> **WORK TASK**:
Down to the last line, reproduce the data below exactly.

###

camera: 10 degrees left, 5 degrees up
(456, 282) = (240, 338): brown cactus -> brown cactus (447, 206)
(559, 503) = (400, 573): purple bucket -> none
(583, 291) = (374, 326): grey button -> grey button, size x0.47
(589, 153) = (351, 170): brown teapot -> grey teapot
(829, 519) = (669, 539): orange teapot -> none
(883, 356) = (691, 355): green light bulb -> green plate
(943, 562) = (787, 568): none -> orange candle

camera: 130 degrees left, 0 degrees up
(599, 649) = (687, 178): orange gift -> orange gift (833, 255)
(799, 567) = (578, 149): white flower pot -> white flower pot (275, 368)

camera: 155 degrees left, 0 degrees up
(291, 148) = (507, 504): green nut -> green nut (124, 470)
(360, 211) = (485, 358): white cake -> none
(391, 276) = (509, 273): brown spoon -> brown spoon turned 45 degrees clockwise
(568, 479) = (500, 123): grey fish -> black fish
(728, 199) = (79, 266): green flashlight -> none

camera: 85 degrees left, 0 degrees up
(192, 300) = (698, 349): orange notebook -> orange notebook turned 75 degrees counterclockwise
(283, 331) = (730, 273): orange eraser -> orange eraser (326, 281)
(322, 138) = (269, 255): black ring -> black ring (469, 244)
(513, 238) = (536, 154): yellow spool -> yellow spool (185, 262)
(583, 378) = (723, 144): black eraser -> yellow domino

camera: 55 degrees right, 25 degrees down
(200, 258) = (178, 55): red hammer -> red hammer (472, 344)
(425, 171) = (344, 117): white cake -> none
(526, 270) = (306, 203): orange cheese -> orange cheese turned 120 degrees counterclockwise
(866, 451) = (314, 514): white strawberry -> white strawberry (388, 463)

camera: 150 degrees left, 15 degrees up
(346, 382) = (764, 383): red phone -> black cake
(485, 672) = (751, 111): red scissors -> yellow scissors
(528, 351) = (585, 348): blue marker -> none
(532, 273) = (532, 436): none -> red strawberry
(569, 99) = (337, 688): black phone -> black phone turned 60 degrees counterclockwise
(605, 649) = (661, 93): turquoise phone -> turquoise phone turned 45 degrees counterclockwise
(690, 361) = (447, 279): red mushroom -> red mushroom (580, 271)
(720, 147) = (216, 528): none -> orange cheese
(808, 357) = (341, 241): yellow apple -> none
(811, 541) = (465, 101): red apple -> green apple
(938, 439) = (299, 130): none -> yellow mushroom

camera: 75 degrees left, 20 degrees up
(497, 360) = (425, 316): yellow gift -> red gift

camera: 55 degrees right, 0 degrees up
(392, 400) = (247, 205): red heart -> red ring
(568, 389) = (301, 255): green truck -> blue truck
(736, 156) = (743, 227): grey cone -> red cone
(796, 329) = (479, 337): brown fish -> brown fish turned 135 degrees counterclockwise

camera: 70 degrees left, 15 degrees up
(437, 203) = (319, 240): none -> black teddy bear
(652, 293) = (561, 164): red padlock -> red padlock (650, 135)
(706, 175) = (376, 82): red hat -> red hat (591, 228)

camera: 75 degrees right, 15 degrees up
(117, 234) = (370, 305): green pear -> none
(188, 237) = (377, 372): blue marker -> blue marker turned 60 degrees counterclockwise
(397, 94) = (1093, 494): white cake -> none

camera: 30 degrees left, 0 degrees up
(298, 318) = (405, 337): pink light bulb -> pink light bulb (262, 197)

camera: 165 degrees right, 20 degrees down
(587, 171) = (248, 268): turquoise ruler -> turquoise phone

###

> **RESULT OF THE TASK**:
camera: 10 degrees left, 5 degrees up
(456, 282) = (240, 338): brown cactus -> brown cactus (447, 206)
(559, 503) = (400, 573): purple bucket -> none
(583, 291) = (374, 326): grey button -> grey button, size x0.47
(589, 153) = (351, 170): brown teapot -> grey teapot
(829, 519) = (669, 539): orange teapot -> none
(883, 356) = (691, 355): green light bulb -> green plate
(943, 562) = (787, 568): none -> orange candle

camera: 130 degrees left, 0 degrees up
(599, 649) = (687, 178): orange gift -> orange gift (833, 255)
(799, 567) = (578, 149): white flower pot -> white flower pot (275, 368)

camera: 155 degrees left, 0 degrees up
(291, 148) = (507, 504): green nut -> green nut (124, 470)
(360, 211) = (485, 358): white cake -> none
(391, 276) = (509, 273): brown spoon -> brown spoon turned 45 degrees clockwise
(568, 479) = (500, 123): grey fish -> black fish
(728, 199) = (79, 266): green flashlight -> none

camera: 85 degrees left, 0 degrees up
(192, 300) = (698, 349): orange notebook -> orange notebook turned 75 degrees counterclockwise
(283, 331) = (730, 273): orange eraser -> orange eraser (326, 281)
(322, 138) = (269, 255): black ring -> black ring (469, 244)
(513, 238) = (536, 154): yellow spool -> yellow spool (185, 262)
(583, 378) = (723, 144): black eraser -> yellow domino

camera: 55 degrees right, 25 degrees down
(200, 258) = (178, 55): red hammer -> red hammer (472, 344)
(425, 171) = (344, 117): white cake -> none
(526, 270) = (306, 203): orange cheese -> orange cheese turned 120 degrees counterclockwise
(866, 451) = (314, 514): white strawberry -> white strawberry (388, 463)

camera: 150 degrees left, 15 degrees up
(346, 382) = (764, 383): red phone -> black cake
(485, 672) = (751, 111): red scissors -> yellow scissors
(528, 351) = (585, 348): blue marker -> none
(532, 273) = (532, 436): none -> red strawberry
(569, 99) = (337, 688): black phone -> black phone turned 60 degrees counterclockwise
(605, 649) = (661, 93): turquoise phone -> turquoise phone turned 45 degrees counterclockwise
(690, 361) = (447, 279): red mushroom -> red mushroom (580, 271)
(720, 147) = (216, 528): none -> orange cheese
(808, 357) = (341, 241): yellow apple -> none
(811, 541) = (465, 101): red apple -> green apple
(938, 439) = (299, 130): none -> yellow mushroom

camera: 75 degrees left, 20 degrees up
(497, 360) = (425, 316): yellow gift -> red gift

camera: 55 degrees right, 0 degrees up
(392, 400) = (247, 205): red heart -> red ring
(568, 389) = (301, 255): green truck -> blue truck
(736, 156) = (743, 227): grey cone -> red cone
(796, 329) = (479, 337): brown fish -> brown fish turned 135 degrees counterclockwise

camera: 70 degrees left, 15 degrees up
(437, 203) = (319, 240): none -> black teddy bear
(652, 293) = (561, 164): red padlock -> red padlock (650, 135)
(706, 175) = (376, 82): red hat -> red hat (591, 228)

camera: 75 degrees right, 15 degrees up
(117, 234) = (370, 305): green pear -> none
(188, 237) = (377, 372): blue marker -> blue marker turned 60 degrees counterclockwise
(397, 94) = (1093, 494): white cake -> none

camera: 30 degrees left, 0 degrees up
(298, 318) = (405, 337): pink light bulb -> pink light bulb (262, 197)

camera: 165 degrees right, 20 degrees down
(587, 171) = (248, 268): turquoise ruler -> turquoise phone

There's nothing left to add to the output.